• Task item:
Write out every record exactly as it appears. Skip the pictures.

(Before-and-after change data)
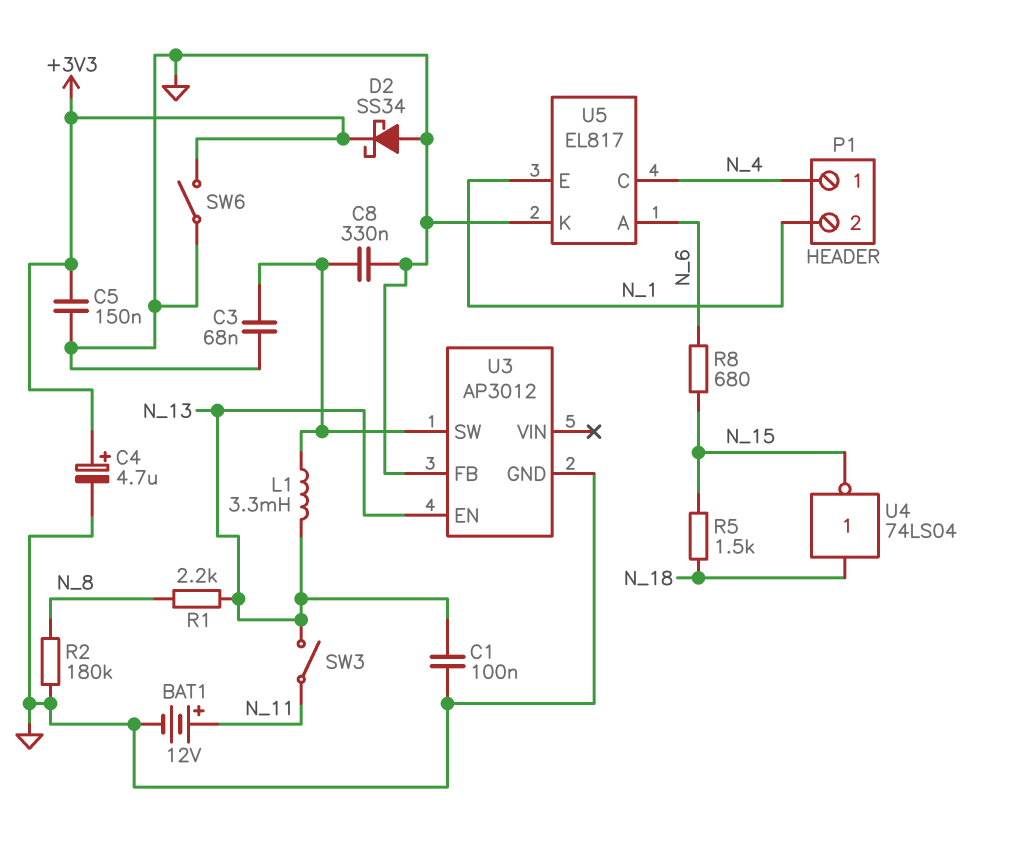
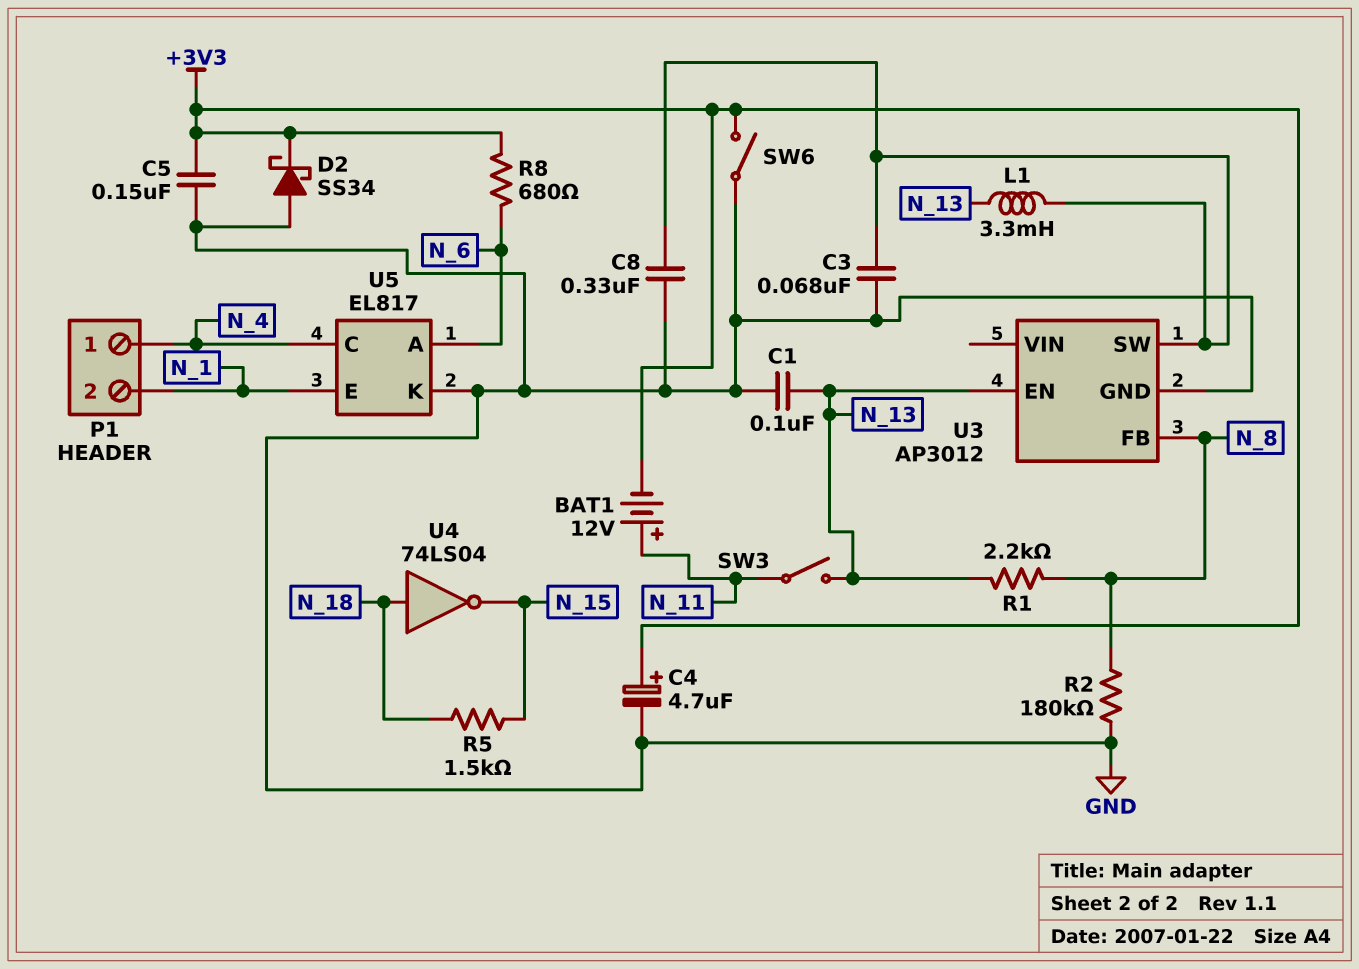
BAT1: 12V (plus N_11, minus GND) -> 12V (plus N_11, minus +3V3)
R8: 680 (N_6, N_15) -> 680 (+3V3, N_6)
U3 pin FB: GND -> N_8

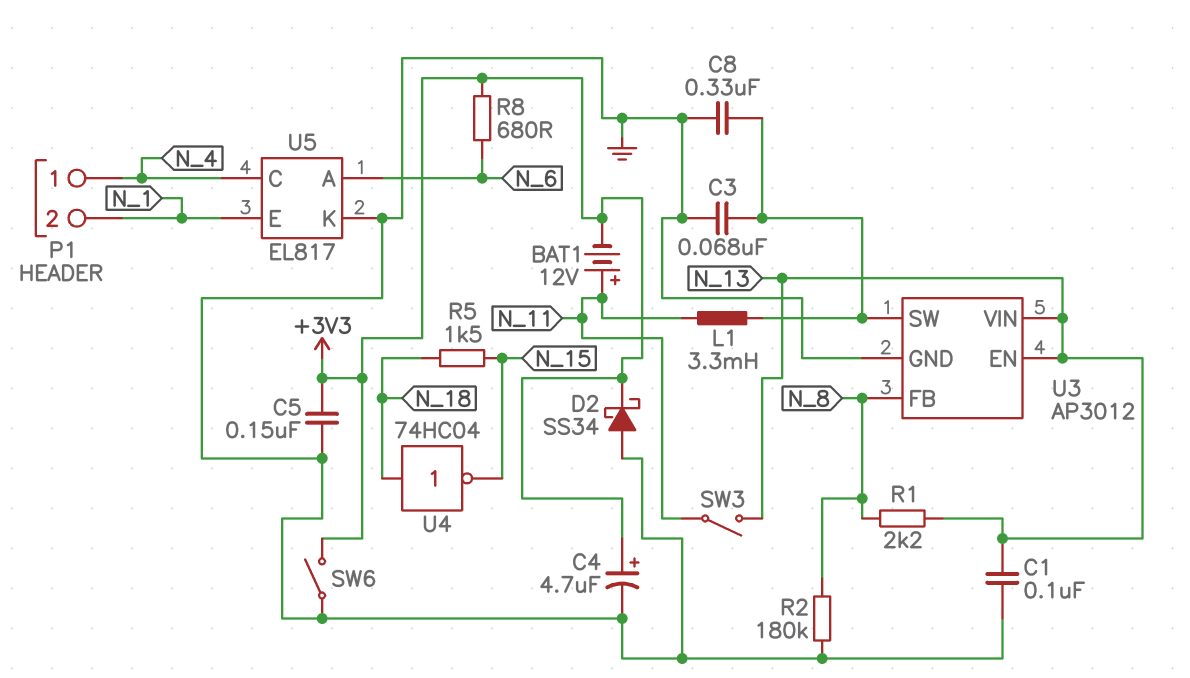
L1: 3.3mH (N_13, U3/SW) -> 3.3mH (N_11, U3/SW)
U3 pin VIN: none -> N_13
U4: NOT 74LS04 (in N_18, out N_15) -> NOT 74HC04 (in N_18, out N_15)

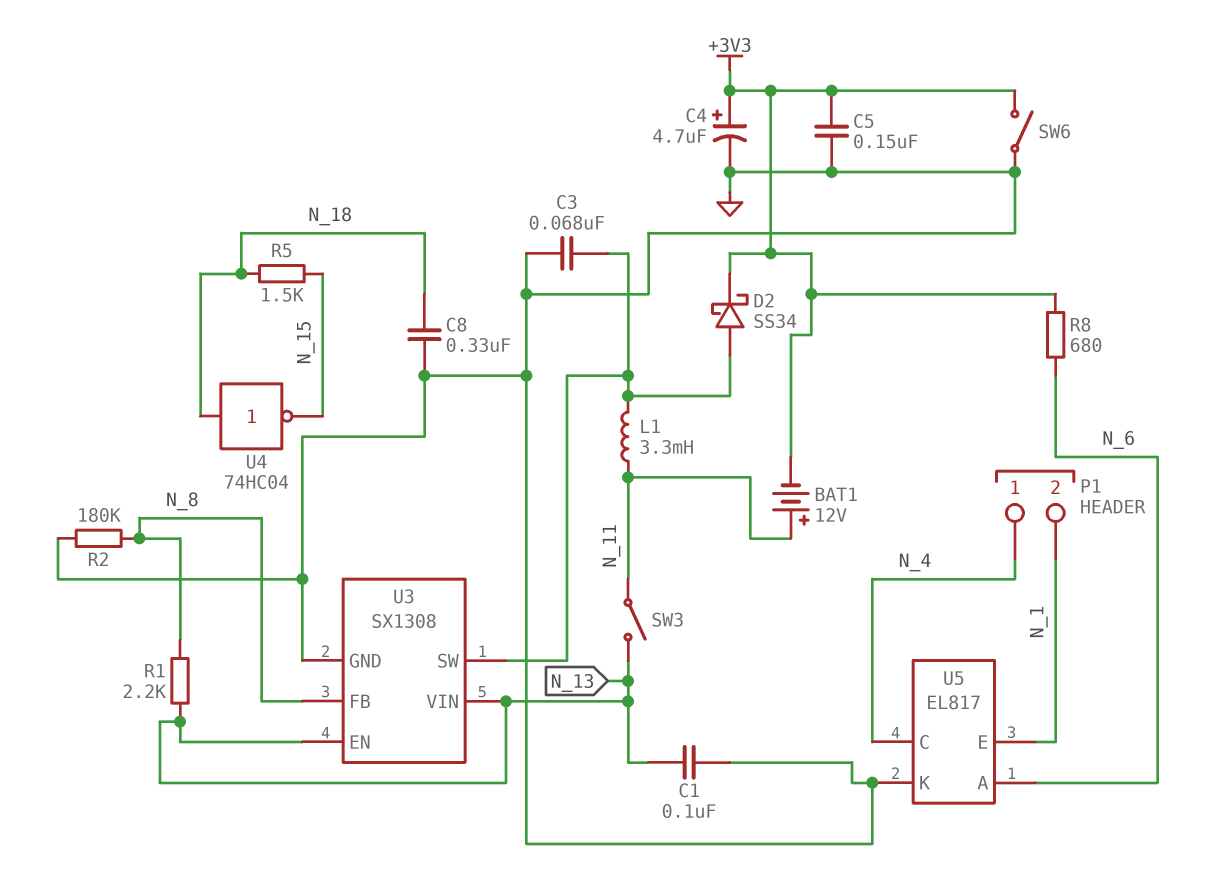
C8: 330nF (GND, U3/SW) -> 330nF (GND, N_18)
D2: schottky SS34 (A GND, K +3V3) -> schottky SS34 (A U3/SW, K +3V3)
U3: AP3012 -> SX1308

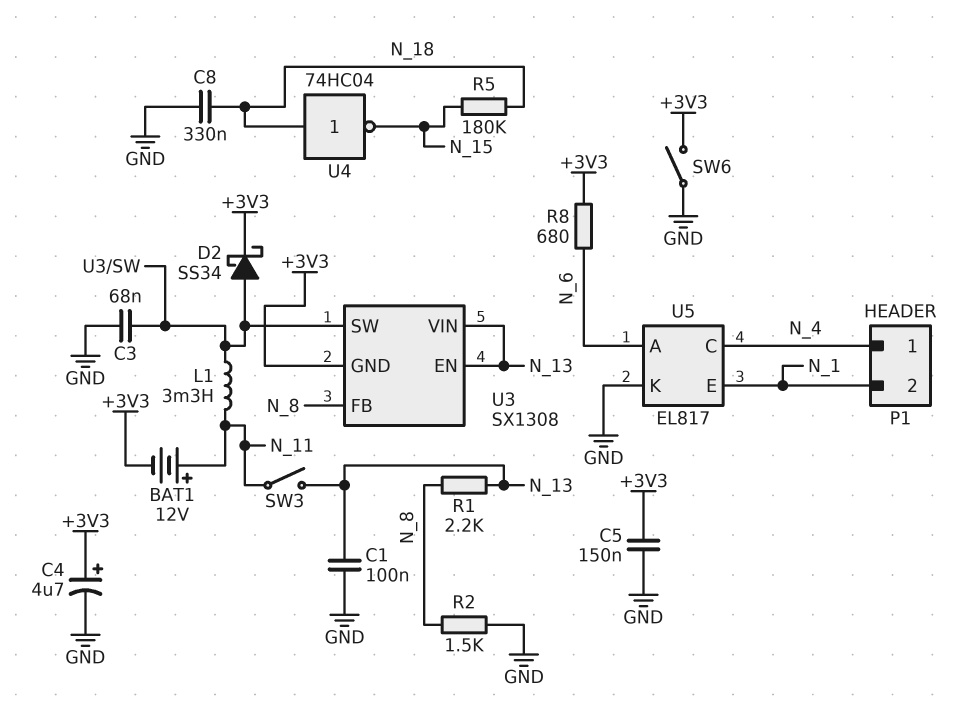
R2: 180k (GND, N_8) -> 1.5k (GND, N_8)
R5: 1.5k (N_15, N_18) -> 180k (N_15, N_18)
U3 pin GND: GND -> +3V3

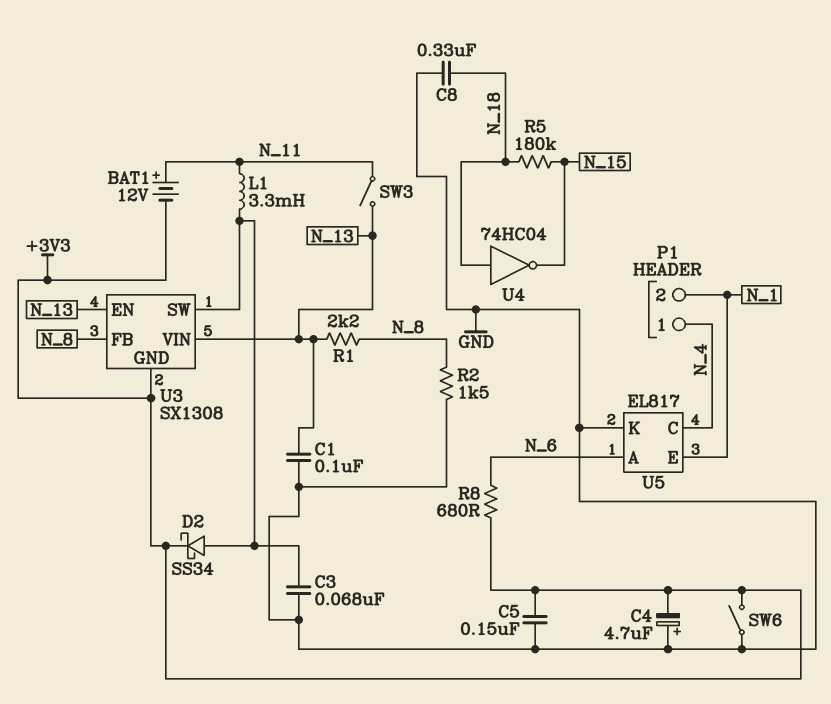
C4: 4.7uF (plus +3V3, minus GND) -> 4.7uF (plus GND, minus +3V3)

• Exercise answer:
BAT1: 12V (plus N_11, minus GND) -> 12V (plus N_11, minus +3V3)
R8: 680 (N_6, N_15) -> 680 (+3V3, N_6)
U3 pin FB: GND -> N_8

L1: 3.3mH (N_13, U3/SW) -> 3.3mH (N_11, U3/SW)
U3 pin VIN: none -> N_13
U4: NOT 74LS04 (in N_18, out N_15) -> NOT 74HC04 (in N_18, out N_15)

C8: 330nF (GND, U3/SW) -> 330nF (GND, N_18)
D2: schottky SS34 (A GND, K +3V3) -> schottky SS34 (A U3/SW, K +3V3)
U3: AP3012 -> SX1308

R2: 180k (GND, N_8) -> 1.5k (GND, N_8)
R5: 1.5k (N_15, N_18) -> 180k (N_15, N_18)
U3 pin GND: GND -> +3V3

C4: 4.7uF (plus +3V3, minus GND) -> 4.7uF (plus GND, minus +3V3)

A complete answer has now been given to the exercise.